» **INSTRUCTIONS TO FOLLOW**
Would you please transcribe, exactly as written, the lines of the entries below starting at the one that holds "white plate D4:G5" and ending at the one that holds "orange brick D2", both included?

○ ○ ○ ○ ○

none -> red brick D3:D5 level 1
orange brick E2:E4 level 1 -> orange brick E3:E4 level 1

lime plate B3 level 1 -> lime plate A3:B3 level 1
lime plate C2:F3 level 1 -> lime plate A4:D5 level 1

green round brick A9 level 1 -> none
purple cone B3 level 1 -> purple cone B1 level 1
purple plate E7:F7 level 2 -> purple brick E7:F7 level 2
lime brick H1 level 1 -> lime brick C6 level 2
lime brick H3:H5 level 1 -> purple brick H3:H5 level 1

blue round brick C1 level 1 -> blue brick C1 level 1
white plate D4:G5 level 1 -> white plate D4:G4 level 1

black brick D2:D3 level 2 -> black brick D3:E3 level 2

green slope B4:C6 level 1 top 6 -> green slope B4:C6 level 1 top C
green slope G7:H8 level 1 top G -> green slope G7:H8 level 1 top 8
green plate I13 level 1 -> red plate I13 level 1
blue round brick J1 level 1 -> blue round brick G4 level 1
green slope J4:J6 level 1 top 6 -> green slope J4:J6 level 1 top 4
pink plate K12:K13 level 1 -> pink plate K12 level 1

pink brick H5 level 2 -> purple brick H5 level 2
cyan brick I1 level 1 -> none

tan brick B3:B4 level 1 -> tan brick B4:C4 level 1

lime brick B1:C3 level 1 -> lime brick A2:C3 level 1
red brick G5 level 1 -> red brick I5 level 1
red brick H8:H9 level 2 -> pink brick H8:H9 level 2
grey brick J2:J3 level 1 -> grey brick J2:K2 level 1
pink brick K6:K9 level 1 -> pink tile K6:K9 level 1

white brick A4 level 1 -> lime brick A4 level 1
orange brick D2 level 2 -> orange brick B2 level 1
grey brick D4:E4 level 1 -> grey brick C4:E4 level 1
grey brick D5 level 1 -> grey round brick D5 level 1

○ ○ ○ ○ ○

» **ANSWER SPACE**
white plate D4:G5 level 1 -> white plate D4:G4 level 1

black brick D2:D3 level 2 -> black brick D3:E3 level 2

green slope B4:C6 level 1 top 6 -> green slope B4:C6 level 1 top C
green slope G7:H8 level 1 top G -> green slope G7:H8 level 1 top 8
green plate I13 level 1 -> red plate I13 level 1
blue round brick J1 level 1 -> blue round brick G4 level 1
green slope J4:J6 level 1 top 6 -> green slope J4:J6 level 1 top 4
pink plate K12:K13 level 1 -> pink plate K12 level 1

pink brick H5 level 2 -> purple brick H5 level 2
cyan brick I1 level 1 -> none

tan brick B3:B4 level 1 -> tan brick B4:C4 level 1

lime brick B1:C3 level 1 -> lime brick A2:C3 level 1
red brick G5 level 1 -> red brick I5 level 1
red brick H8:H9 level 2 -> pink brick H8:H9 level 2
grey brick J2:J3 level 1 -> grey brick J2:K2 level 1
pink brick K6:K9 level 1 -> pink tile K6:K9 level 1

white brick A4 level 1 -> lime brick A4 level 1
orange brick D2 level 2 -> orange brick B2 level 1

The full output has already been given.